_Problem to work on_: Set down, please, exactly the lines below that run from the line with "brown robot [360,82,442,251]" to the line with "blue robot [569,47,644,180]", both lines included.

_Data_:
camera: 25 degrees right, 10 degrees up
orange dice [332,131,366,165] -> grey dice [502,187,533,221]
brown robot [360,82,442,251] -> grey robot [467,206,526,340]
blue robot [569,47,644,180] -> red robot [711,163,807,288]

---

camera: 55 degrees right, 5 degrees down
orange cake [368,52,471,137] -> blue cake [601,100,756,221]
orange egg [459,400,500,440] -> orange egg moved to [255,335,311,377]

_Response to this task_:
brown robot [360,82,442,251] -> grey robot [467,206,526,340]
blue robot [569,47,644,180] -> red robot [711,163,807,288]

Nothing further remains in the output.